*PROMPT:*
Only lines containing "tasse" are wanted from the data below. Copy those lines.

*DATA RECORDS:*
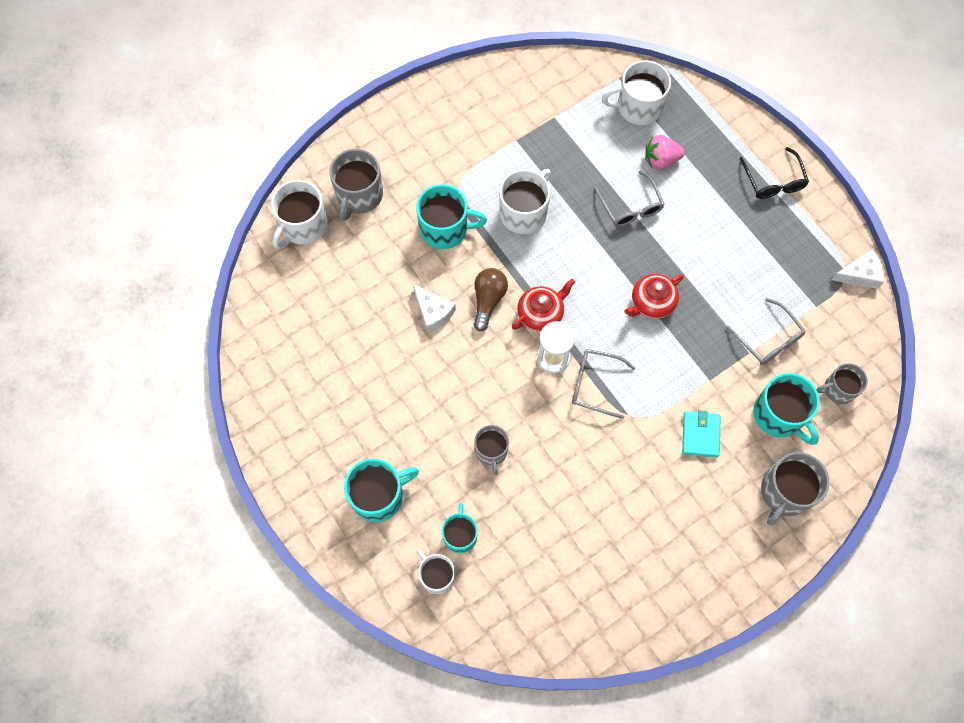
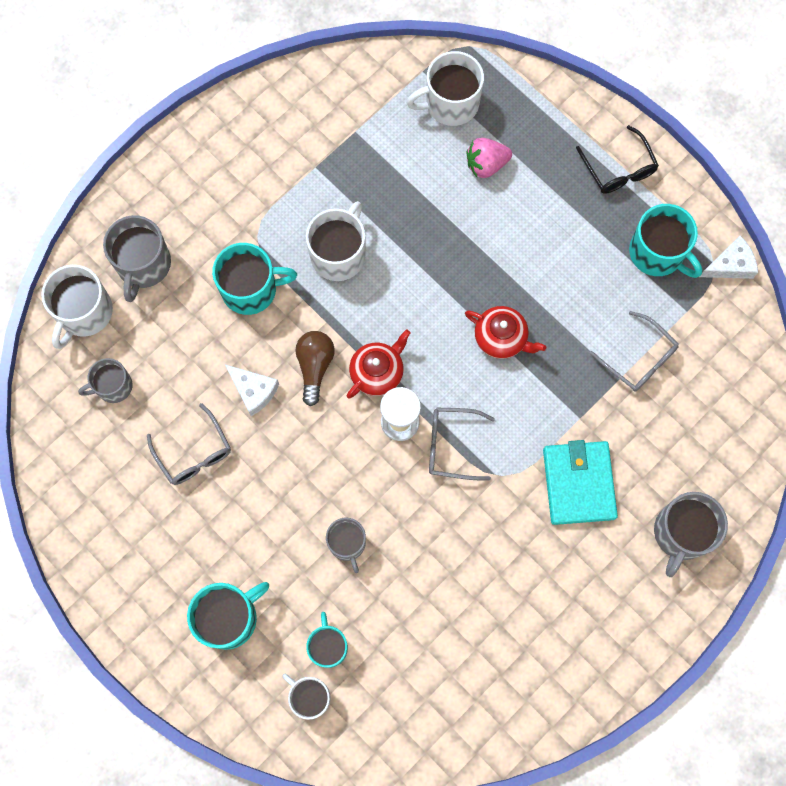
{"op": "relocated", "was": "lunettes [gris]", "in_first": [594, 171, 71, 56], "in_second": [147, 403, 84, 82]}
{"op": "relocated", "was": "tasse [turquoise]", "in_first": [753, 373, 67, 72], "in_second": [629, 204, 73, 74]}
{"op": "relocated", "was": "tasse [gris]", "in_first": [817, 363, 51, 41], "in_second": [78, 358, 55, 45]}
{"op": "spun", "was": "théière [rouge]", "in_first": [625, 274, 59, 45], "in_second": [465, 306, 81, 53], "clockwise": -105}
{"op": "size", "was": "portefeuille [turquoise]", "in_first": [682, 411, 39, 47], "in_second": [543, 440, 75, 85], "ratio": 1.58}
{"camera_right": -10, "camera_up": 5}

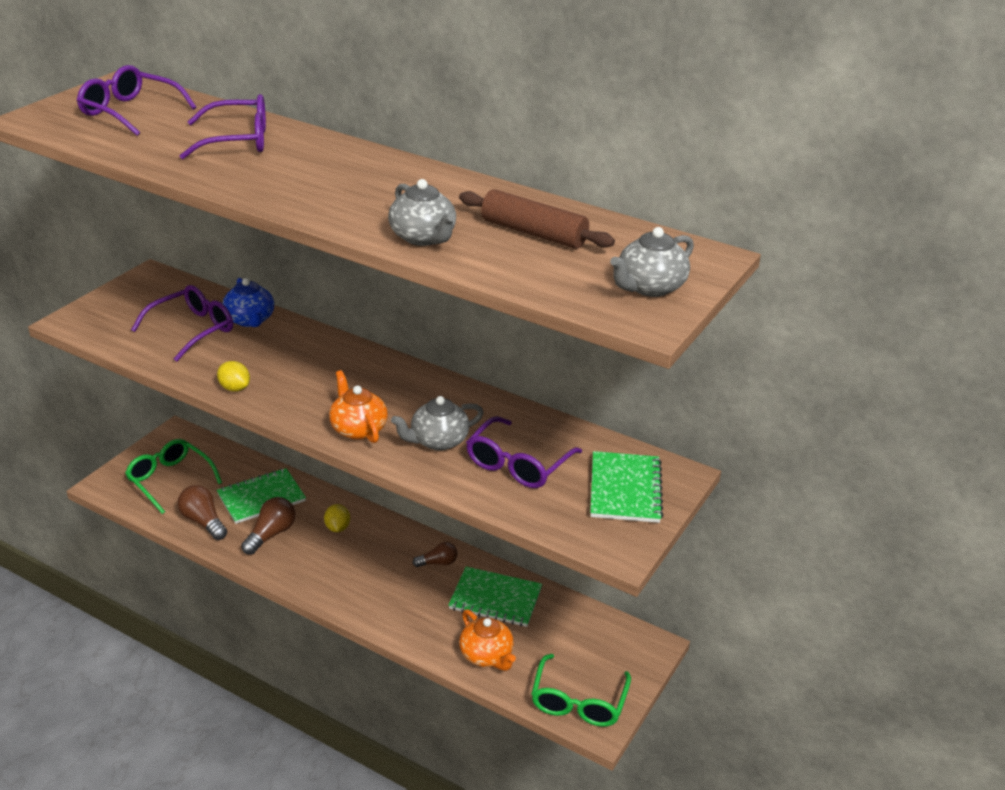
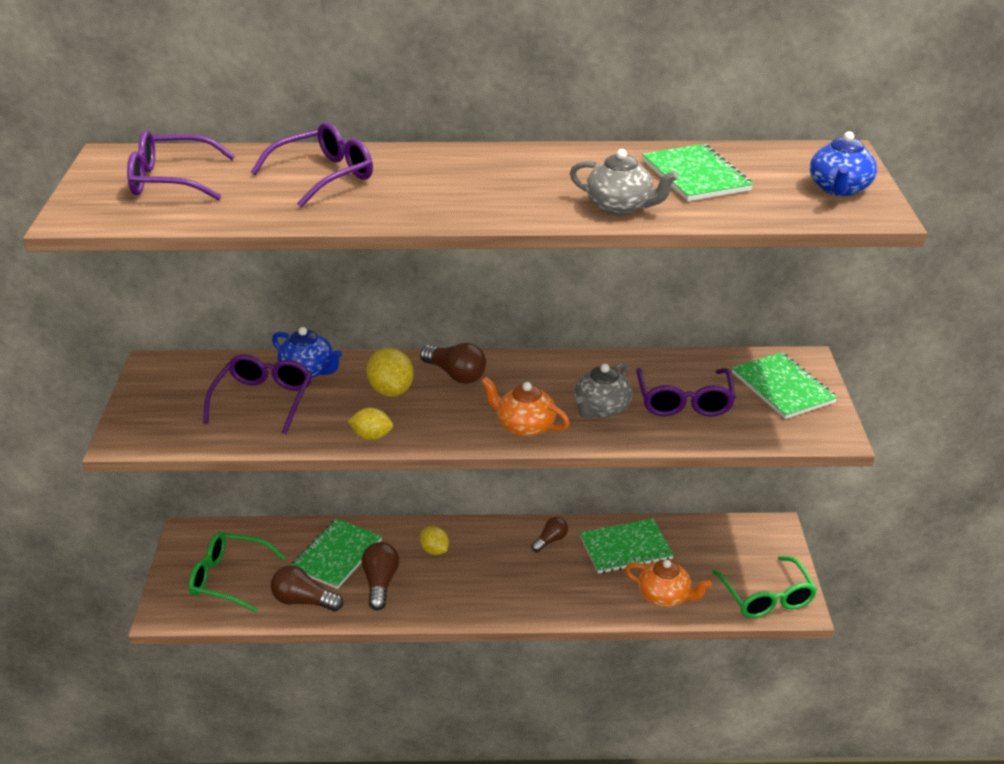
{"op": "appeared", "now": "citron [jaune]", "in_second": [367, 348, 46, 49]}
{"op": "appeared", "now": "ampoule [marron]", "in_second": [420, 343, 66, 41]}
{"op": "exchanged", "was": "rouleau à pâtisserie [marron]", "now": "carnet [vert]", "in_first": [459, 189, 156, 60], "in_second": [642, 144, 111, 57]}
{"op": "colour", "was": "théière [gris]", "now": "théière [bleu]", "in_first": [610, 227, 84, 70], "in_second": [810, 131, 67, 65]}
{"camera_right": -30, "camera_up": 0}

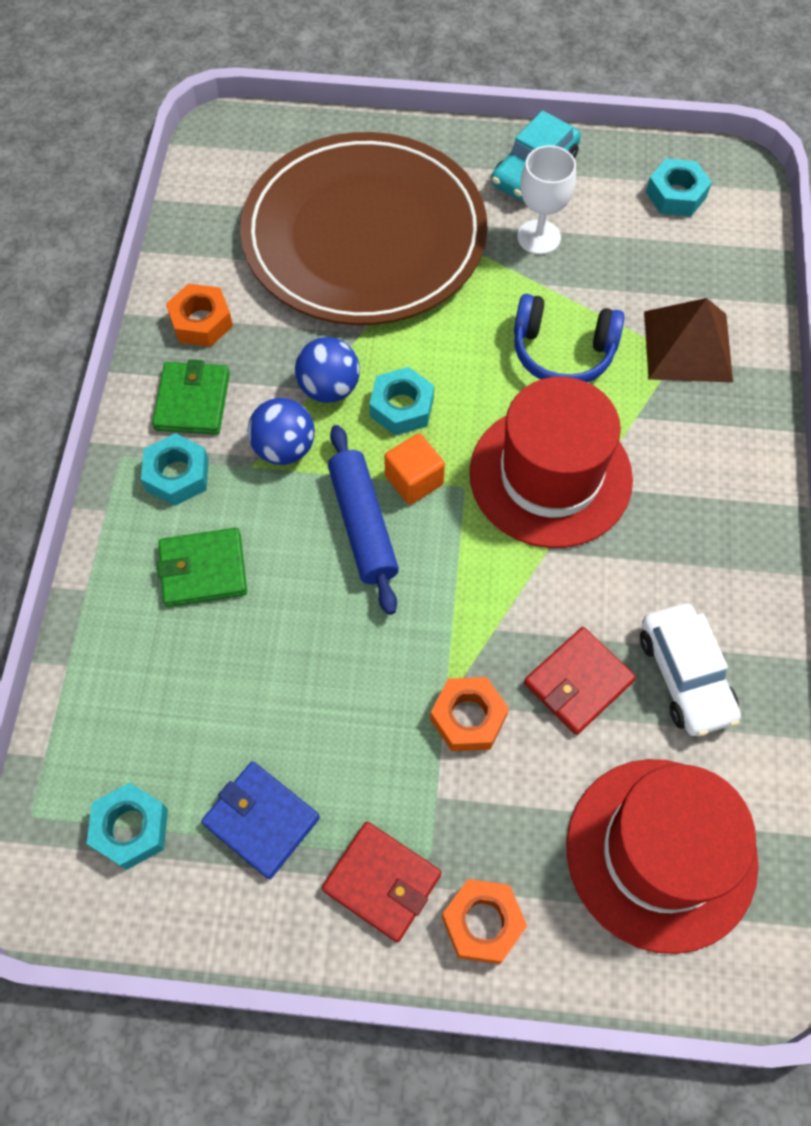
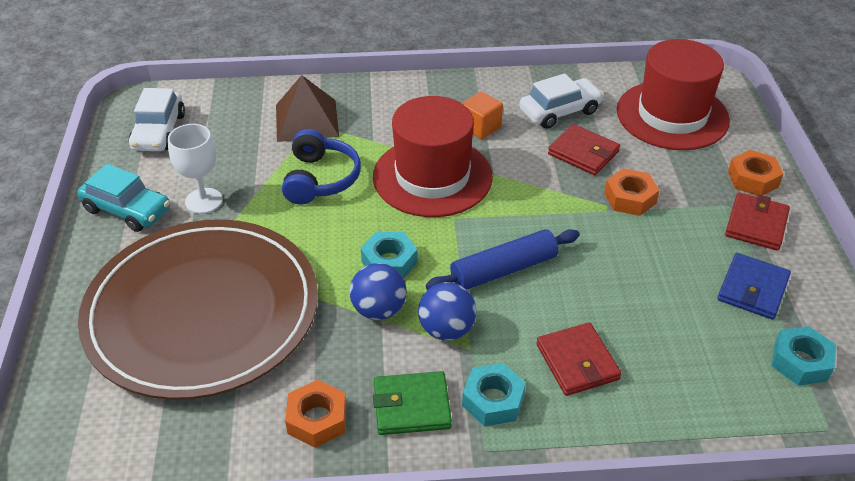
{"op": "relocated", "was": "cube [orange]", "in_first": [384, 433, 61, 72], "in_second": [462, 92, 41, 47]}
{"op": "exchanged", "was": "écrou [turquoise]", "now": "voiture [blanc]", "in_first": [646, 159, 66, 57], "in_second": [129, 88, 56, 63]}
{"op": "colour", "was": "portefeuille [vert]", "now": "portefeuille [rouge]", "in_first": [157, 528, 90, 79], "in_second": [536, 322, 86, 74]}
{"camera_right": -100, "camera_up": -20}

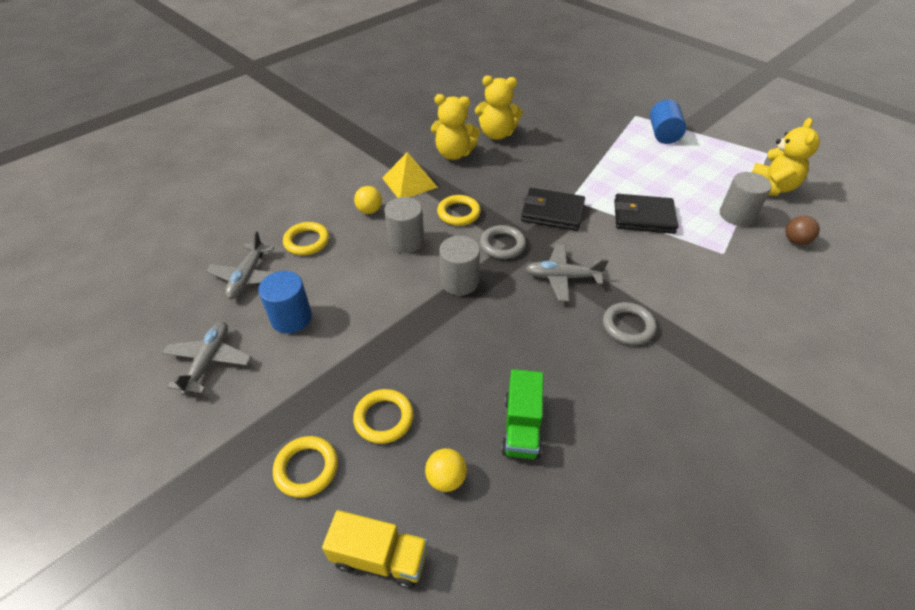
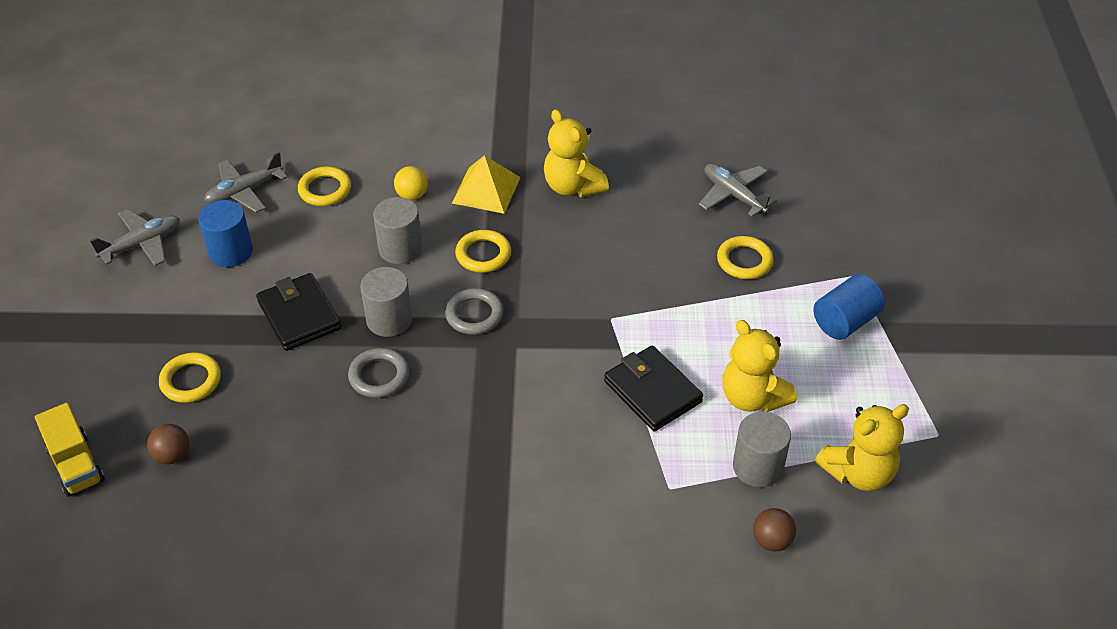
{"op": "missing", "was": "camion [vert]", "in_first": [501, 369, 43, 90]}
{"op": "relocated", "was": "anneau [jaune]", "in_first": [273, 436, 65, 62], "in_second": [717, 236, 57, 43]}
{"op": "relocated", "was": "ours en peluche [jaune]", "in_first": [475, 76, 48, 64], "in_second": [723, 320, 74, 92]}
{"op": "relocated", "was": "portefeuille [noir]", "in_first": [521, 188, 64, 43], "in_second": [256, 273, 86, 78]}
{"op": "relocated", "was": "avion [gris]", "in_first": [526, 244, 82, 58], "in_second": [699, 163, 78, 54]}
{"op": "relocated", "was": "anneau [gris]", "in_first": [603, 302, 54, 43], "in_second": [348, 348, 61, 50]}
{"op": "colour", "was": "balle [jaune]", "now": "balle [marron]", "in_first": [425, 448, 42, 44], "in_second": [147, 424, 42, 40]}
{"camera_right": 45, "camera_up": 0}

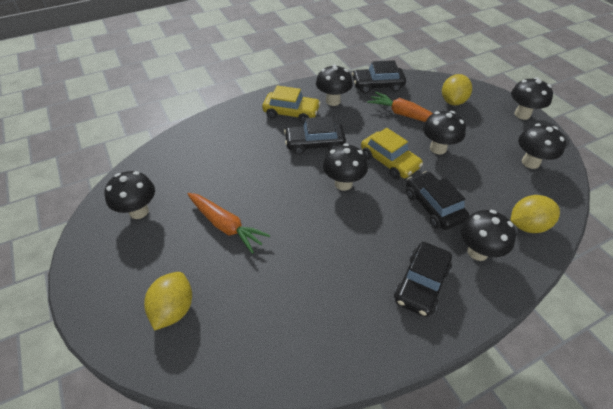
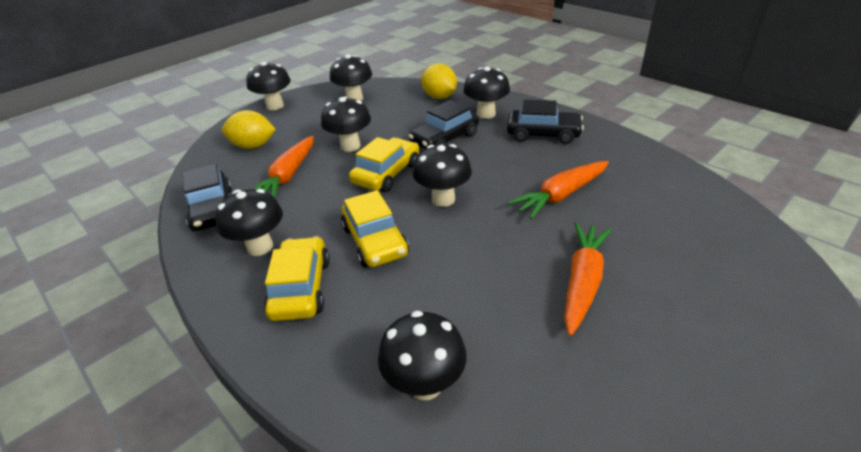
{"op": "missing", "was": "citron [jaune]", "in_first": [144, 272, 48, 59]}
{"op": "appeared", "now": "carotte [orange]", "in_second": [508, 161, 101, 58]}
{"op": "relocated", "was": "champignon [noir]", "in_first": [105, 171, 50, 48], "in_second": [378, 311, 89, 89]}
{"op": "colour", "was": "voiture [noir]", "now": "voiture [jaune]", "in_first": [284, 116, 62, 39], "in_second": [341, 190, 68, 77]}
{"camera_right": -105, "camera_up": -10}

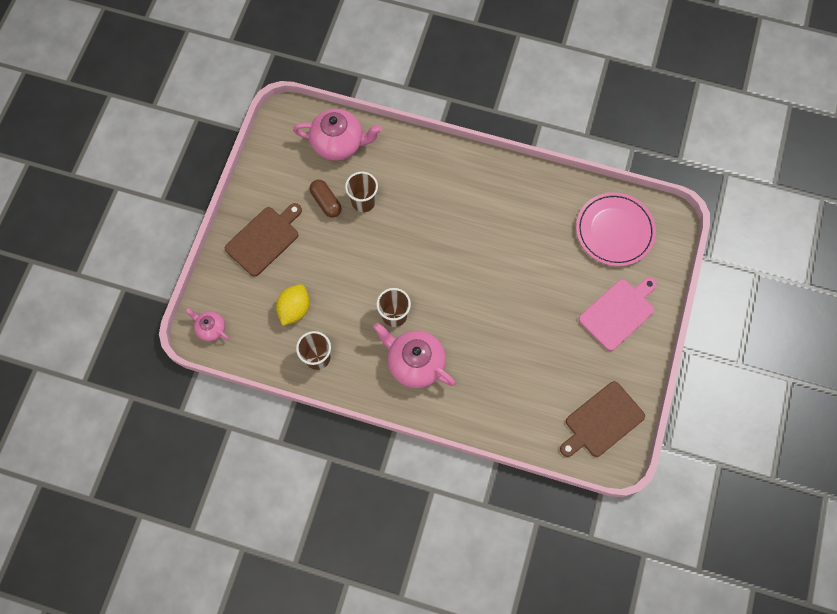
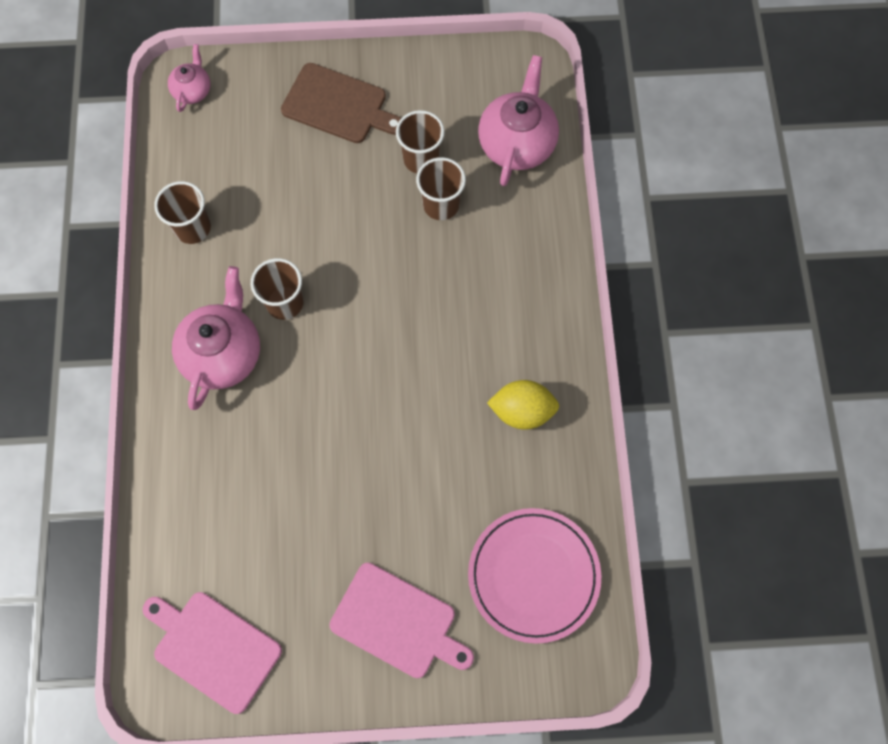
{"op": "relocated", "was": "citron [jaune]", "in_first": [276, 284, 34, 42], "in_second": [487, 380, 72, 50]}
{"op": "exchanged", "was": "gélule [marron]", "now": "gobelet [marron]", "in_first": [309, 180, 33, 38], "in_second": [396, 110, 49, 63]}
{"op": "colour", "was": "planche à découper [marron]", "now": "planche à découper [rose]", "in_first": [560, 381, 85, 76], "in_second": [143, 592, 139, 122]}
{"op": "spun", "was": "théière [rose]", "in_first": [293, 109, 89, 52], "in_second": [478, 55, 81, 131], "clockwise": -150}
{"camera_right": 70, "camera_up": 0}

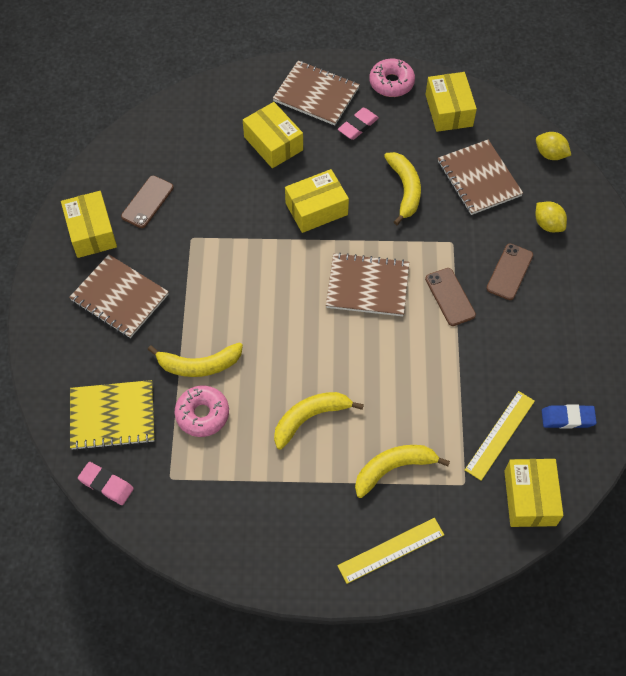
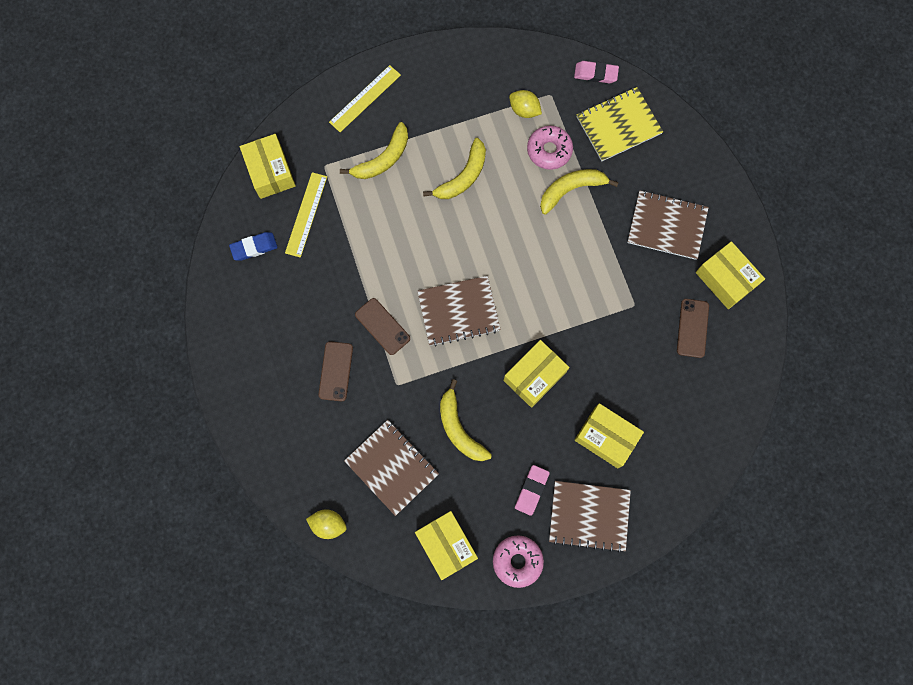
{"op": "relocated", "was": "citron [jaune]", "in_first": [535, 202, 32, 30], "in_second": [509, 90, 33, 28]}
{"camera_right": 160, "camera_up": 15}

*WRITTEN RESPONSE:*
{"op": "relocated", "was": "tasse [turquoise]", "in_first": [753, 373, 67, 72], "in_second": [629, 204, 73, 74]}
{"op": "relocated", "was": "tasse [gris]", "in_first": [817, 363, 51, 41], "in_second": [78, 358, 55, 45]}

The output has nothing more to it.